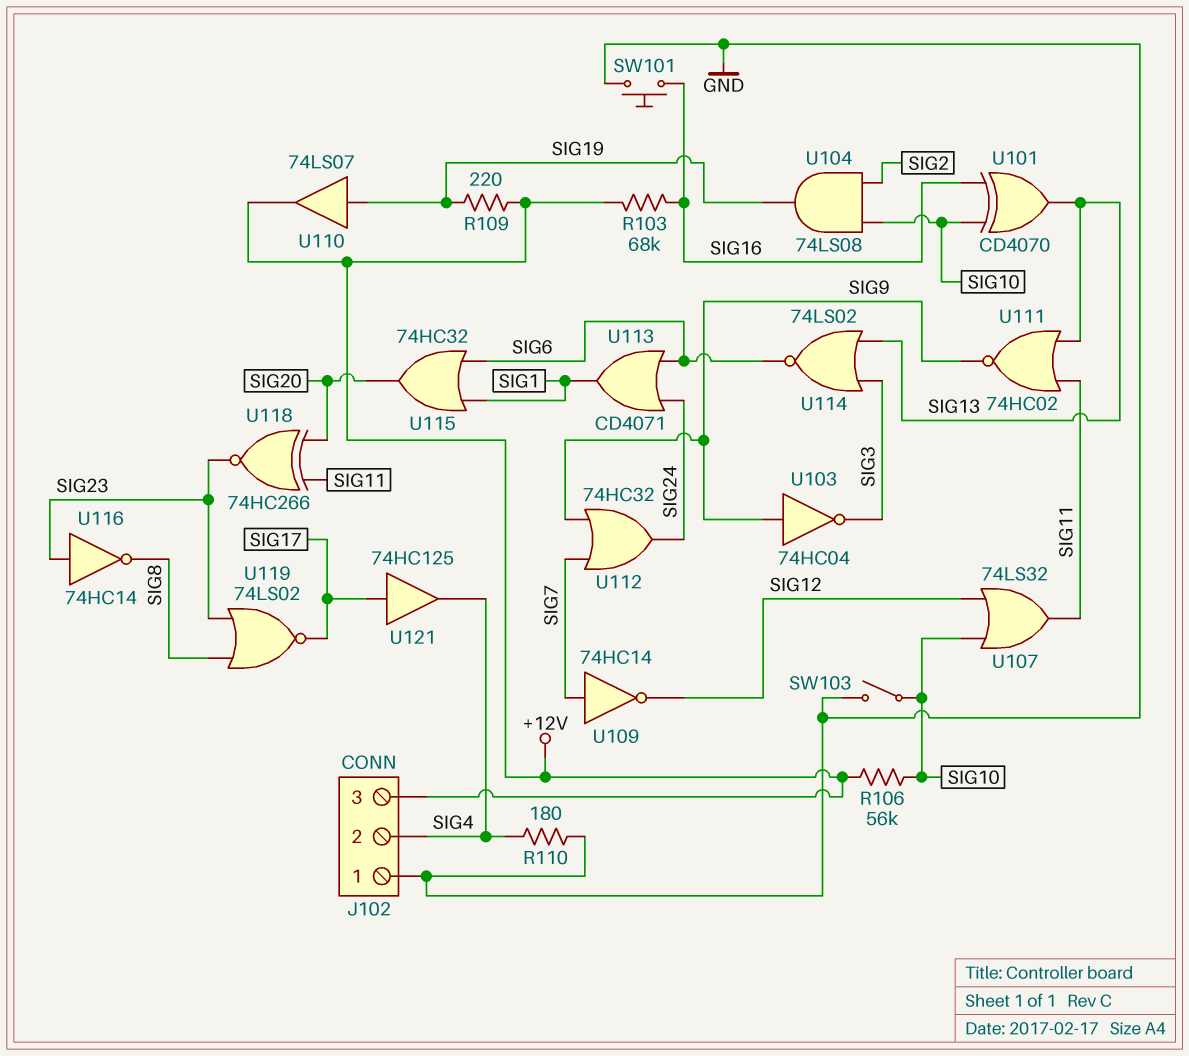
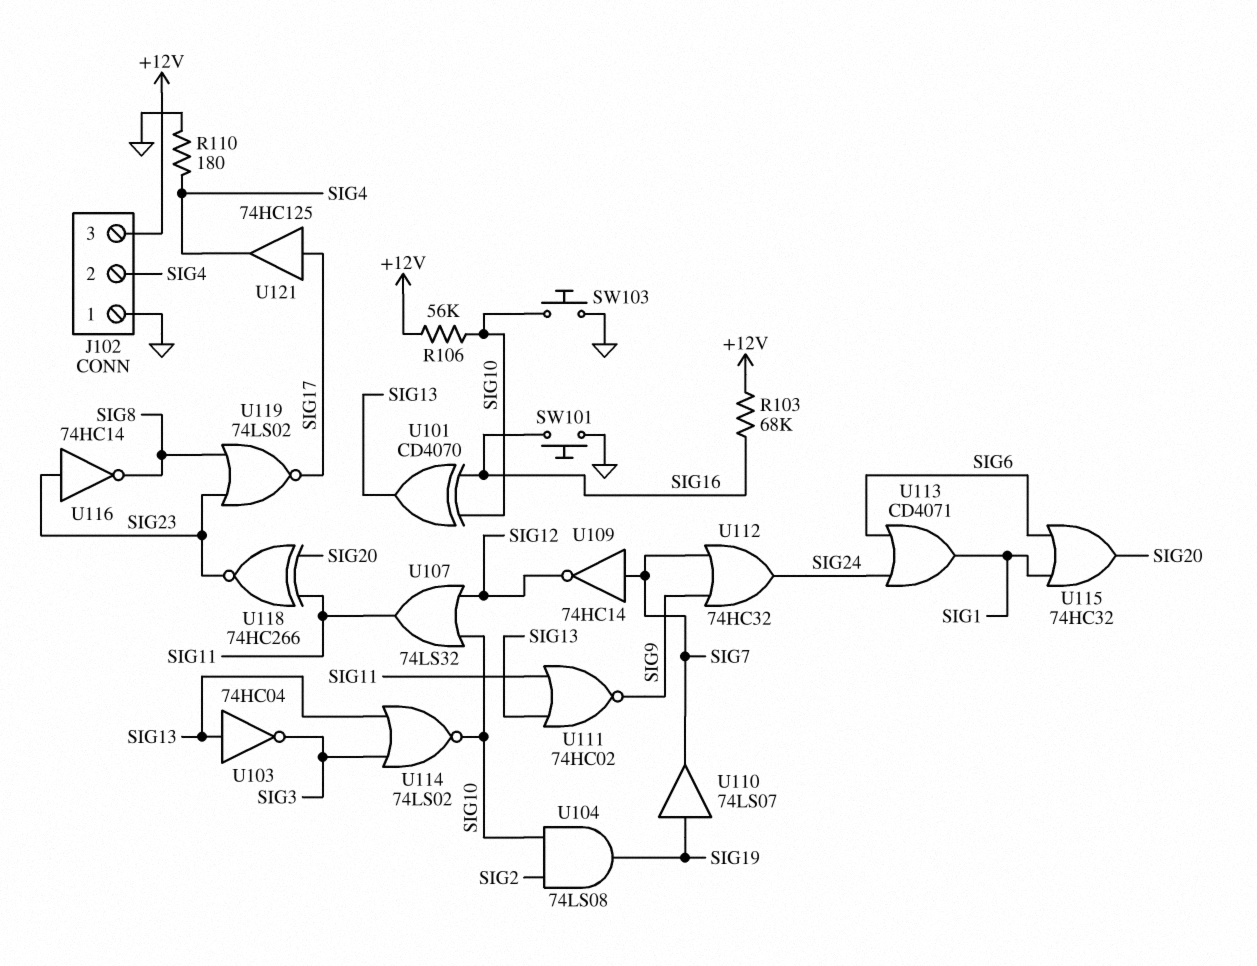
R109: 220 (+12V, SIG19) -> none
SW103: switch (GND, SIG10) -> button (GND, SIG10)
U103: NOT 74HC04 (in SIG9, out SIG3) -> NOT 74HC04 (in SIG13, out SIG3)
U110: buffer 74LS07 (in SIG19, out +12V) -> buffer 74LS07 (in SIG19, out SIG7)
U114: NOR 74LS02 (in SIG3, in SIG13, out SIG6) -> NOR 74LS02 (in SIG3, in SIG13, out SIG10)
::::
*TASK DESCRIPTION*
The records above need to be given again exactly. Omit the pictures.

*SOLVED PROBLEM*
R109: 220 (+12V, SIG19) -> none
SW103: switch (GND, SIG10) -> button (GND, SIG10)
U103: NOT 74HC04 (in SIG9, out SIG3) -> NOT 74HC04 (in SIG13, out SIG3)
U110: buffer 74LS07 (in SIG19, out +12V) -> buffer 74LS07 (in SIG19, out SIG7)
U114: NOR 74LS02 (in SIG3, in SIG13, out SIG6) -> NOR 74LS02 (in SIG3, in SIG13, out SIG10)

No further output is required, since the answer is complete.